> **Work to complete**: Across all of the records below, determine the number of lines containing the string "móvil"; reply with that number only.

> **Material for the task**:
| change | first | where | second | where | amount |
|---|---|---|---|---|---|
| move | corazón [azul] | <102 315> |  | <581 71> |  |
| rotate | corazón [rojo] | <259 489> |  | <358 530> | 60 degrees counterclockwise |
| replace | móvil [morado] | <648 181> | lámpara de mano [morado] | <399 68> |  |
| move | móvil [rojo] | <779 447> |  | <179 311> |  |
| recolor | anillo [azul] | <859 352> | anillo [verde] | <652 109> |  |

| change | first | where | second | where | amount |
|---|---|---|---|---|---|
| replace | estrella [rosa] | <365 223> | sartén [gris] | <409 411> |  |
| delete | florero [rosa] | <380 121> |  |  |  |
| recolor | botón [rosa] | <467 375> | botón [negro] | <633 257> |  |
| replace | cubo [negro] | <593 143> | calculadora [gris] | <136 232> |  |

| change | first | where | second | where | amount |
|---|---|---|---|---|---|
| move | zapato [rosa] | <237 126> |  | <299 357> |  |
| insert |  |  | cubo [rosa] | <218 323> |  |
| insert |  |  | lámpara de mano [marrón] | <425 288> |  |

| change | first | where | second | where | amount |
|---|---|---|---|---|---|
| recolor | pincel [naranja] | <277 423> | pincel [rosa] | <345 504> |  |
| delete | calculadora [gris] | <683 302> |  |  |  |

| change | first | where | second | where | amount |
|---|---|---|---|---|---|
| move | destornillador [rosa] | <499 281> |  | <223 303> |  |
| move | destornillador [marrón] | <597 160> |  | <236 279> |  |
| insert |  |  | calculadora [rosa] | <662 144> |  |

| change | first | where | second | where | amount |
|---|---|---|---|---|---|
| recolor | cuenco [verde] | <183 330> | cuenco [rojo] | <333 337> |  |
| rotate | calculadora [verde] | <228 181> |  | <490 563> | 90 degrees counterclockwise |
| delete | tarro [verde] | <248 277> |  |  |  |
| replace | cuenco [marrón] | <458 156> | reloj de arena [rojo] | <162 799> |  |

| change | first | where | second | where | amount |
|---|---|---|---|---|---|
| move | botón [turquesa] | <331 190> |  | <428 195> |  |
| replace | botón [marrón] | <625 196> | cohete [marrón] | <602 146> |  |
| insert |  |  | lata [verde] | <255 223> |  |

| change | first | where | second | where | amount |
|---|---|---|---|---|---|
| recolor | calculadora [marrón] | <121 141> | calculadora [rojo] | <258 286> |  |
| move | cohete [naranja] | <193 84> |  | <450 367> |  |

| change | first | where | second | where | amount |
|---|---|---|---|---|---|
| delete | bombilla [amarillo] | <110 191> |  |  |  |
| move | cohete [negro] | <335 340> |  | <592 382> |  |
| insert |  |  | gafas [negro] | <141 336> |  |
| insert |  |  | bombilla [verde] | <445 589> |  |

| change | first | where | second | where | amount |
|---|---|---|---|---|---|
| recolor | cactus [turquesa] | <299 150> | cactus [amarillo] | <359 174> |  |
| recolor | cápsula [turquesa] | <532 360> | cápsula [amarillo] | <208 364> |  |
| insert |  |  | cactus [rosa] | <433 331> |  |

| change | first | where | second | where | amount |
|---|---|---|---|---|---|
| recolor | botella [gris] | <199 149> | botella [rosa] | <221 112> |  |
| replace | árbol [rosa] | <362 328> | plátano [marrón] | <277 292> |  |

> **Solved exercise**: 2